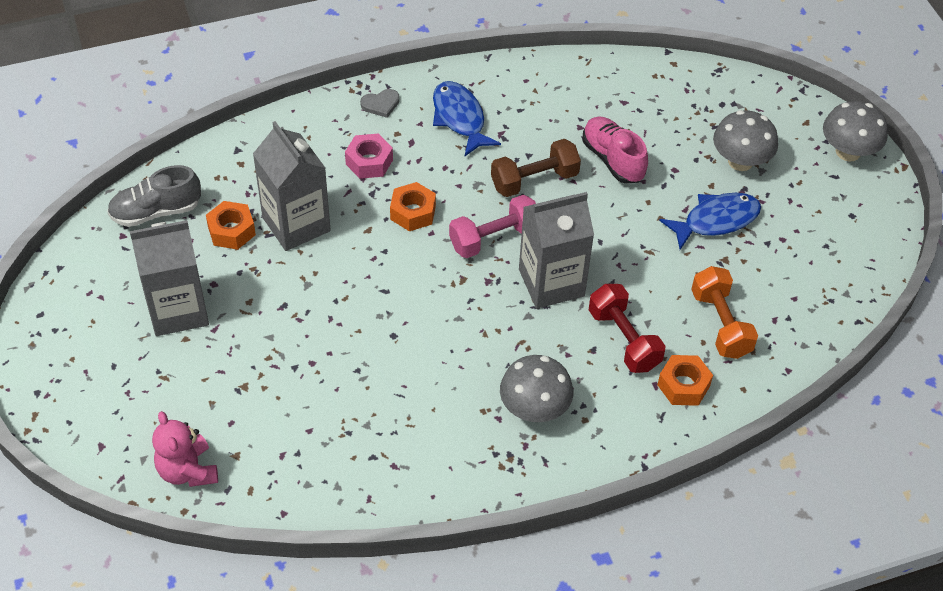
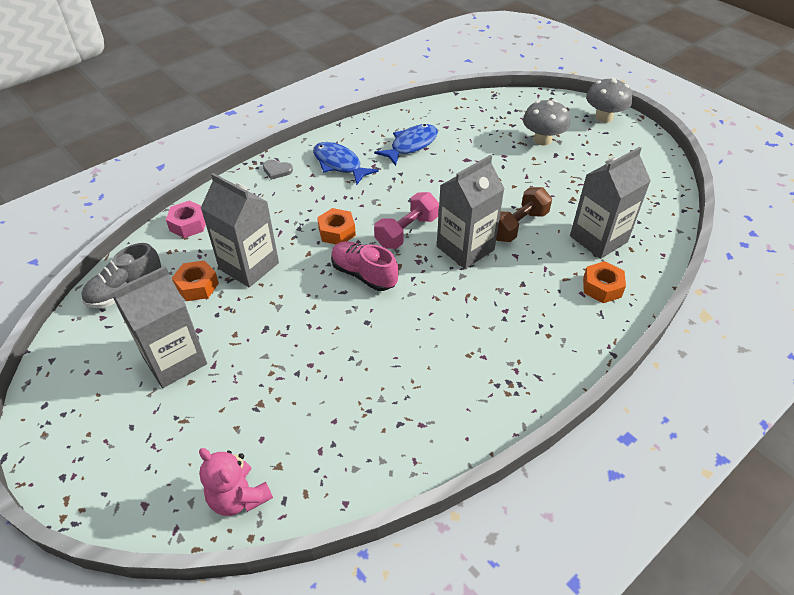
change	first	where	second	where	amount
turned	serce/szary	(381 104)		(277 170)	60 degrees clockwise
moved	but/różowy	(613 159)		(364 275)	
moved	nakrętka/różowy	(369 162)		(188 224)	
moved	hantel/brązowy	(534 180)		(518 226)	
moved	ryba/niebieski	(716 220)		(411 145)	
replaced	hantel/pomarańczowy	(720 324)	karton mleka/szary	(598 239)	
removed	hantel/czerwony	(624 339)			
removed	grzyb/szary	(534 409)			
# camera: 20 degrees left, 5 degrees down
---
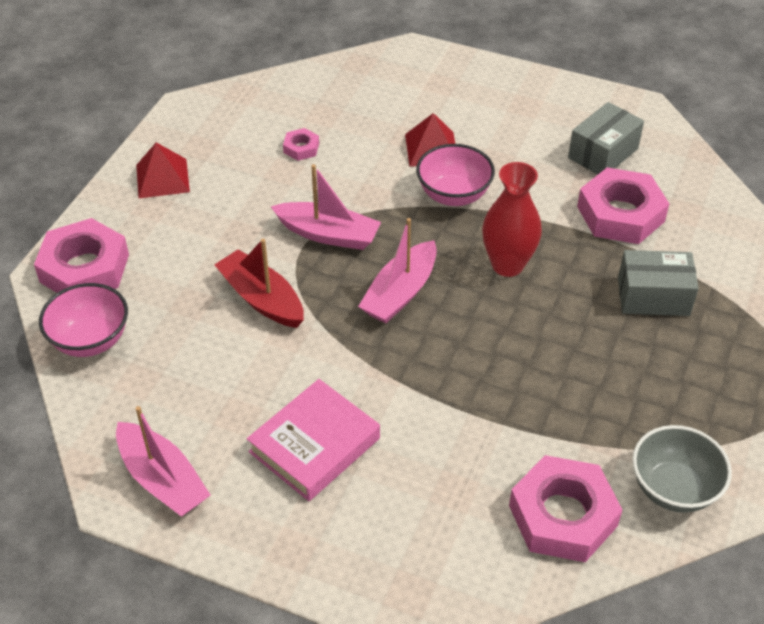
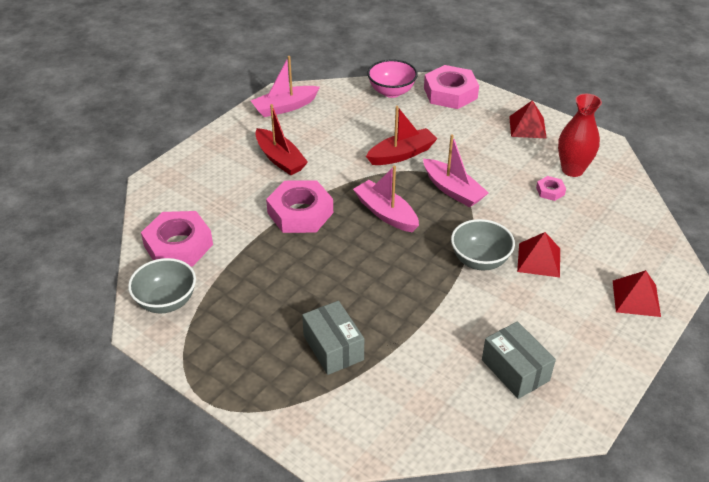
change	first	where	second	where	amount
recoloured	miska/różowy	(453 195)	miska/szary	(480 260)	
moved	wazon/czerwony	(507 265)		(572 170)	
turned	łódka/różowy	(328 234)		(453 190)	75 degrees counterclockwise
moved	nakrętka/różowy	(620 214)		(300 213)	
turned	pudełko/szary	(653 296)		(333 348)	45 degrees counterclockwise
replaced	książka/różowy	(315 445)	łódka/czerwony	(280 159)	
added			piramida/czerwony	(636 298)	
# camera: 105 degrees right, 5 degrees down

§ Work instructions
Return each line above where the word "counterclockwise" shows up.

§ Output below
turned	łódka/różowy	(328 234)		(453 190)	75 degrees counterclockwise
turned	pudełko/szary	(653 296)		(333 348)	45 degrees counterclockwise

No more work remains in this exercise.